START PROVIDED RECORDS

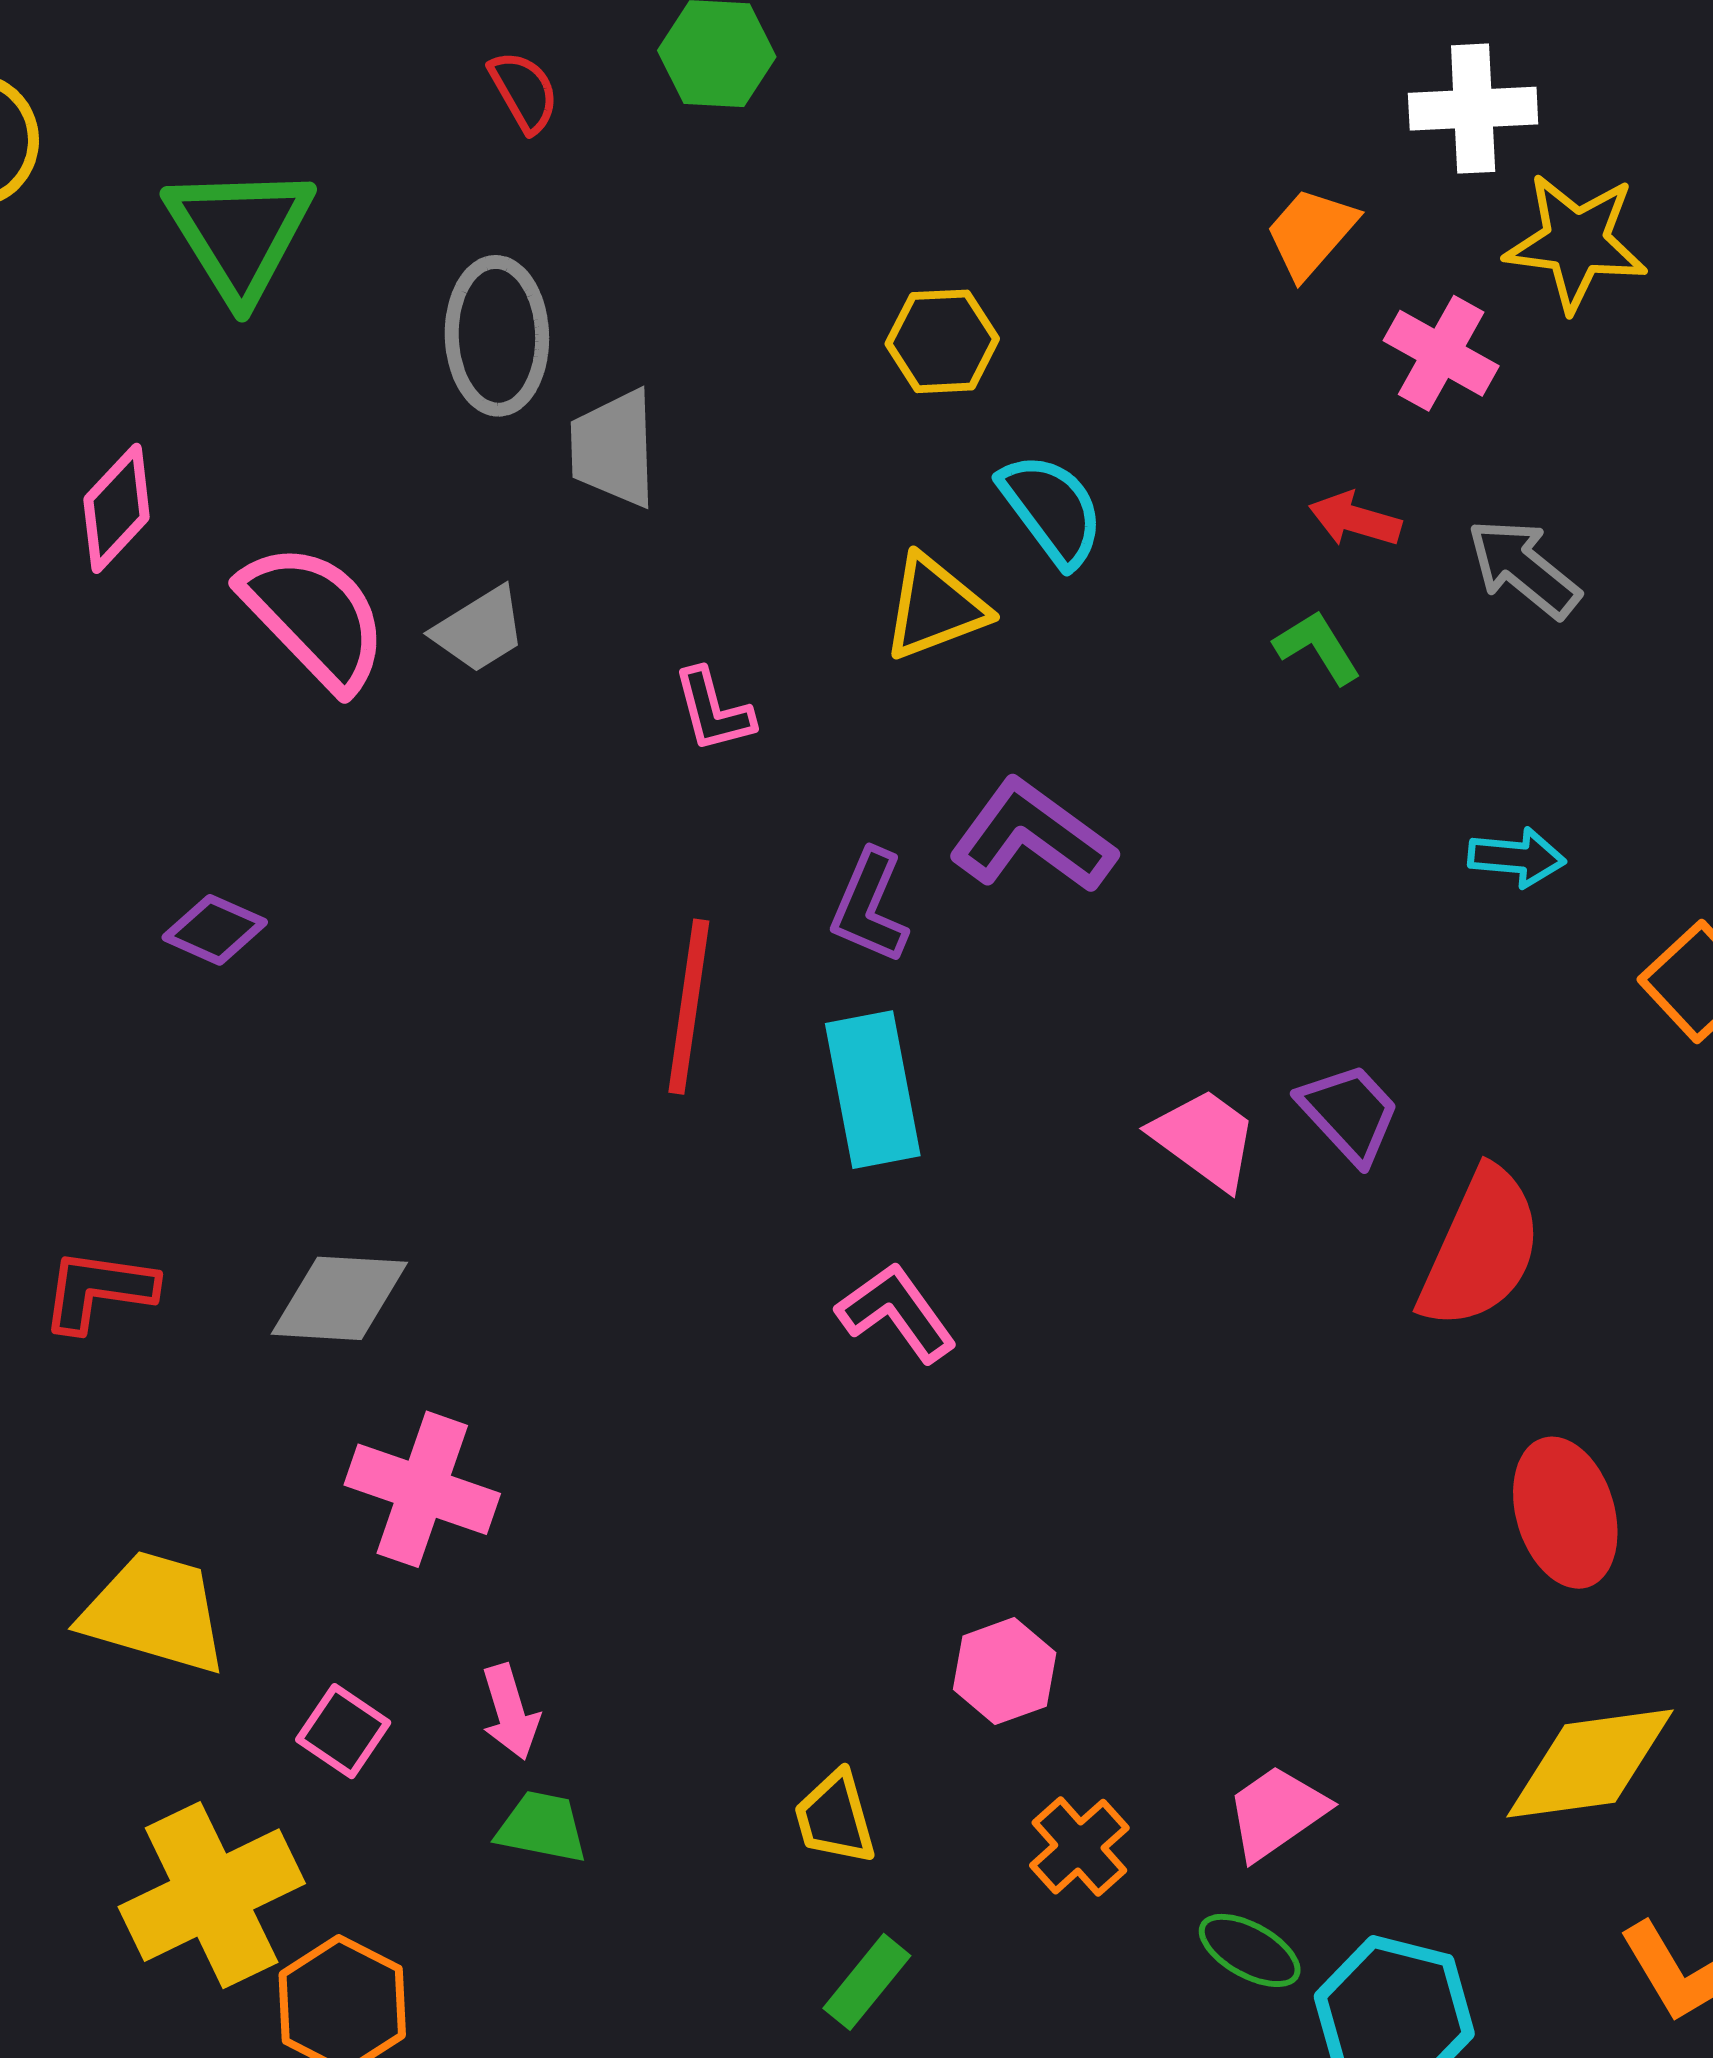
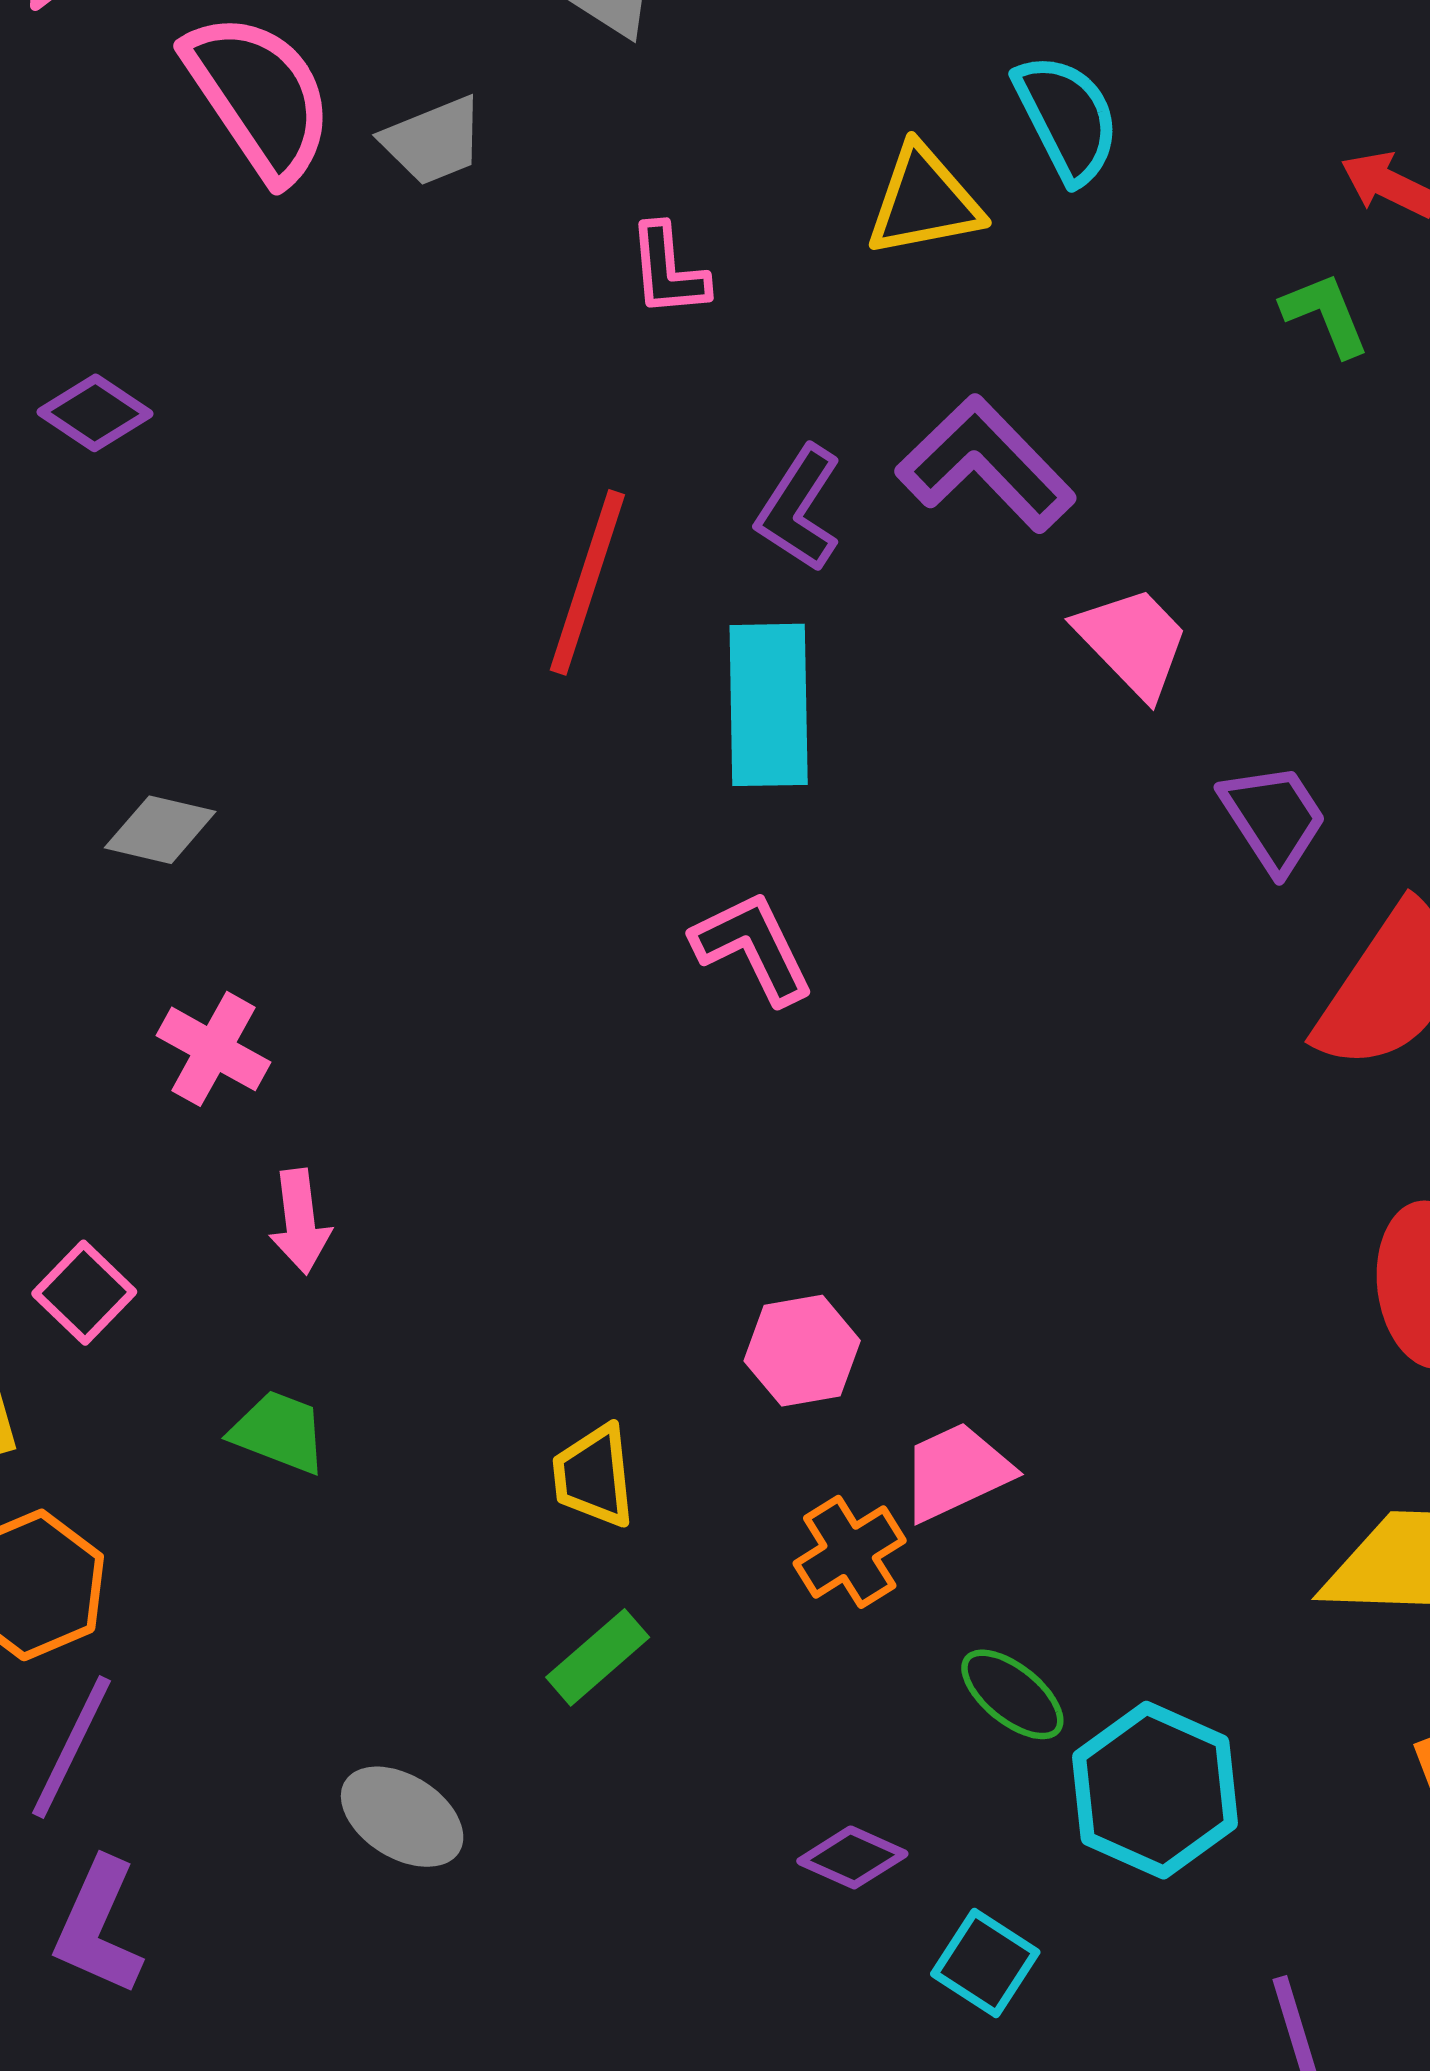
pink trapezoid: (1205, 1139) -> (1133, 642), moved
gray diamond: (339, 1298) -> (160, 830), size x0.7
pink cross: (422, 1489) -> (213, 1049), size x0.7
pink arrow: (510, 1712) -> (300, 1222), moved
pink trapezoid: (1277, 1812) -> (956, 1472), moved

END PROVIDED RECORDS
START PROVIDED RECORDS

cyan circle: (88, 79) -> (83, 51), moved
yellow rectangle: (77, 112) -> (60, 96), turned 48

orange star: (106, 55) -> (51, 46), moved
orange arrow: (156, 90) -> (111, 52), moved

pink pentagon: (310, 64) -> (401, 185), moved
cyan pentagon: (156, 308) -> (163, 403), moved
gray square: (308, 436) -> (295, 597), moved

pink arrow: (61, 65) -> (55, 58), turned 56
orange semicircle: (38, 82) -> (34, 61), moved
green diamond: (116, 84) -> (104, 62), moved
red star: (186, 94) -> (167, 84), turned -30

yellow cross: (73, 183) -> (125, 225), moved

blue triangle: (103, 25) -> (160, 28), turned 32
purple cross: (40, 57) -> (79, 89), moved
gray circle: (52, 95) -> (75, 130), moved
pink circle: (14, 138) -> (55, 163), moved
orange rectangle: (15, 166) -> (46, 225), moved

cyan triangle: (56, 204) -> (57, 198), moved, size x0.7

END PROVIDED RECORDS

**WHAT IS NEEDED:**
Write out exactly the lines above from the line with "pink trapezoid: (1205, 1139)" through the line with "pink trapezoid: (1277, 1812)", both of them included, and leave out all other lines.

**EXERCISE RESPONSE:**
pink trapezoid: (1205, 1139) -> (1133, 642), moved
gray diamond: (339, 1298) -> (160, 830), size x0.7
pink cross: (422, 1489) -> (213, 1049), size x0.7
pink arrow: (510, 1712) -> (300, 1222), moved
pink trapezoid: (1277, 1812) -> (956, 1472), moved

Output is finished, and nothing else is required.